(Shape position tracking data)
━━━━━━

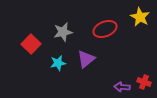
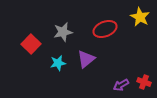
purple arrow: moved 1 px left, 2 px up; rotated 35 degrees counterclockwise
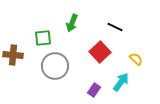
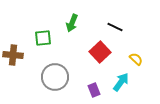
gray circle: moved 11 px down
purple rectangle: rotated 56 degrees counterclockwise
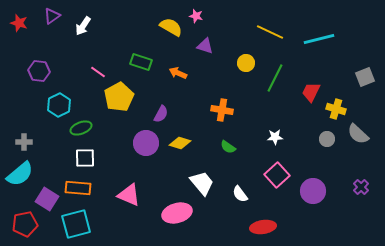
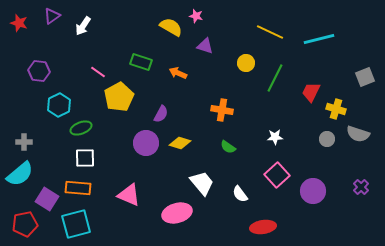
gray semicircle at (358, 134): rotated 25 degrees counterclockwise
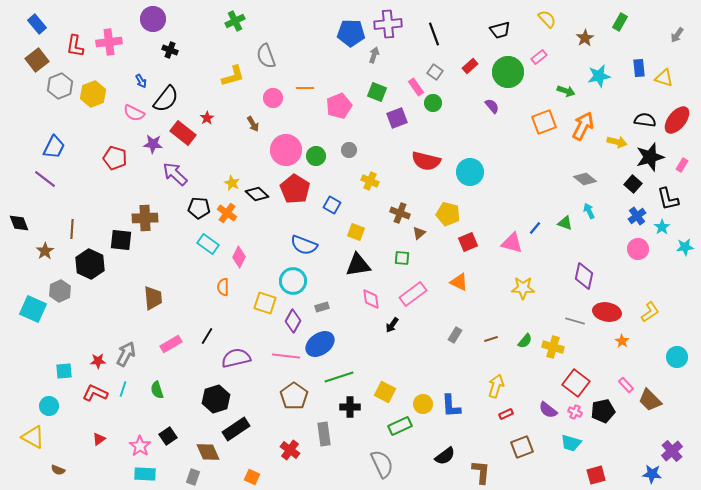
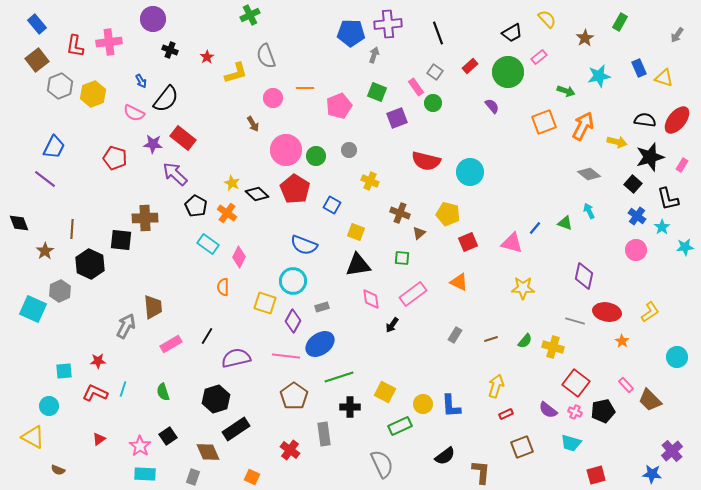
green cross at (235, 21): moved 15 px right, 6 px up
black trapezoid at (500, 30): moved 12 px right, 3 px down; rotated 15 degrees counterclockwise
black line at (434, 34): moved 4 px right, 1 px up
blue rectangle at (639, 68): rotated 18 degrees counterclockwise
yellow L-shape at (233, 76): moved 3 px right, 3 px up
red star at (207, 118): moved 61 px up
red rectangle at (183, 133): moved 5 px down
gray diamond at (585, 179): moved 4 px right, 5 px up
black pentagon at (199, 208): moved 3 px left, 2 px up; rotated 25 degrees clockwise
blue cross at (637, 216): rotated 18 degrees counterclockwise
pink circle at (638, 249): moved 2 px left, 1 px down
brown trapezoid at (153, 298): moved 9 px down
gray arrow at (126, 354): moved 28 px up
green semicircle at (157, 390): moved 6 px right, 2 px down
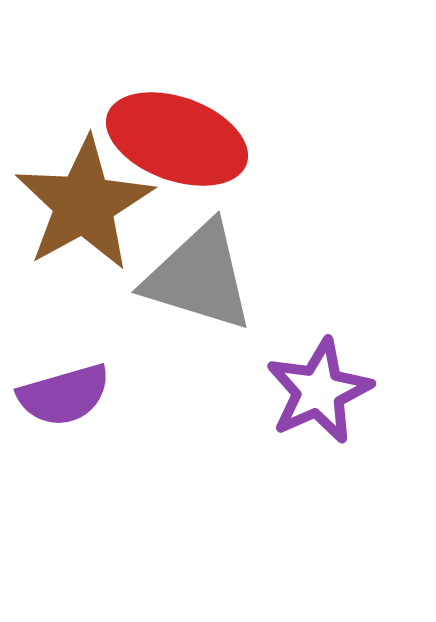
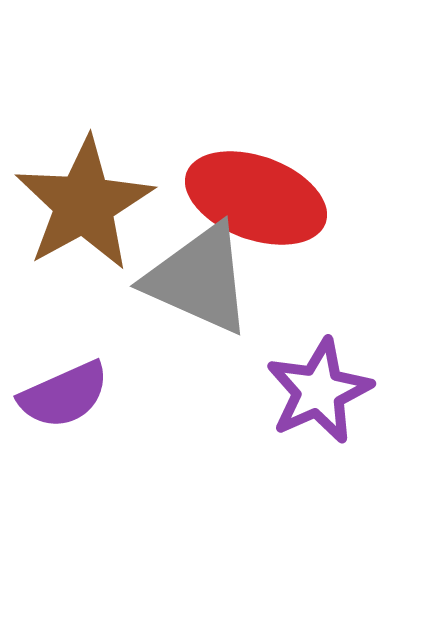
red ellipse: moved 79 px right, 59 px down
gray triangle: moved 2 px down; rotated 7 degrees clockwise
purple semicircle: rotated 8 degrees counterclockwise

━━━━━━

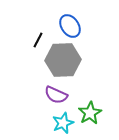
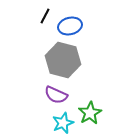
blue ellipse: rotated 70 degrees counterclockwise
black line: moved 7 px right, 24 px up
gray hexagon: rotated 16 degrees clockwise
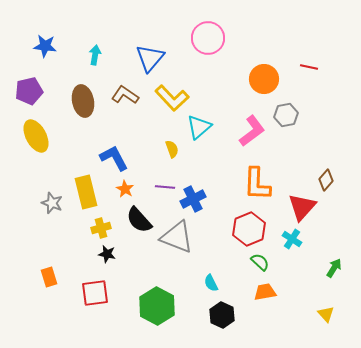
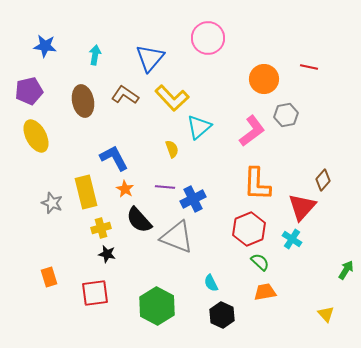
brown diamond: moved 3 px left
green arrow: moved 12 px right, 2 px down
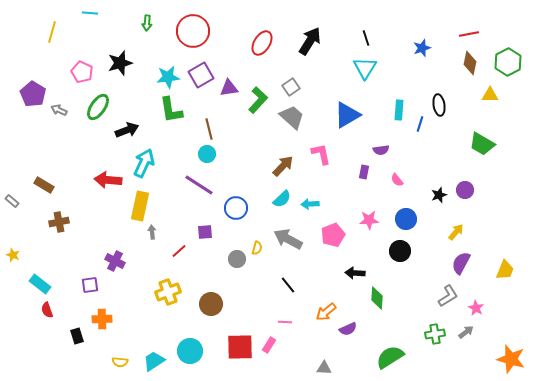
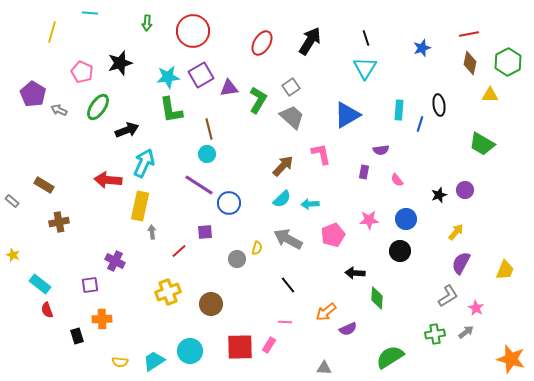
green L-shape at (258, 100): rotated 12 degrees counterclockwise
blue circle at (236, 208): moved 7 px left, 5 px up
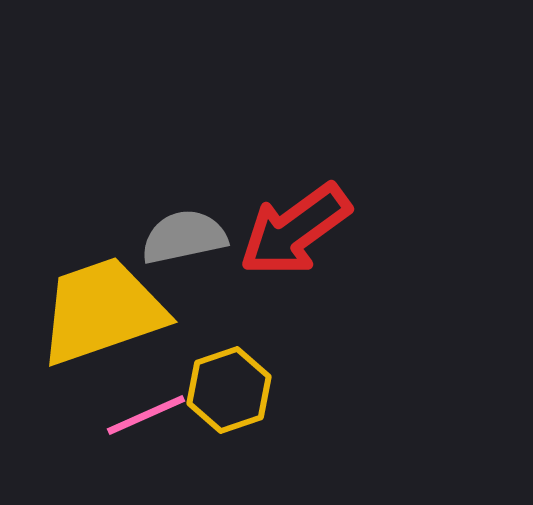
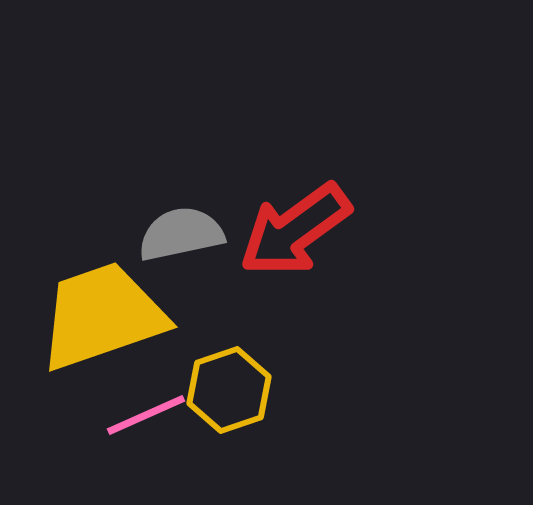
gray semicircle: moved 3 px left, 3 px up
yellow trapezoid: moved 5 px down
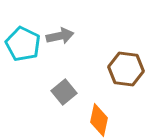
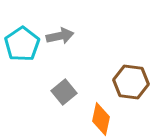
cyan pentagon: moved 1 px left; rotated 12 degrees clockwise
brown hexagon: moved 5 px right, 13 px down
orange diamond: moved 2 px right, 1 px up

━━━━━━

Write down exactly the span of lines above from the one containing "red rectangle at (183, 133): moved 5 px down" to the one containing "blue cross at", both ends included.

* _Exercise result_:
red rectangle at (183, 133): moved 5 px down
gray diamond at (585, 179): moved 4 px right, 5 px up
black pentagon at (199, 208): moved 3 px left, 2 px up; rotated 25 degrees clockwise
blue cross at (637, 216): rotated 18 degrees counterclockwise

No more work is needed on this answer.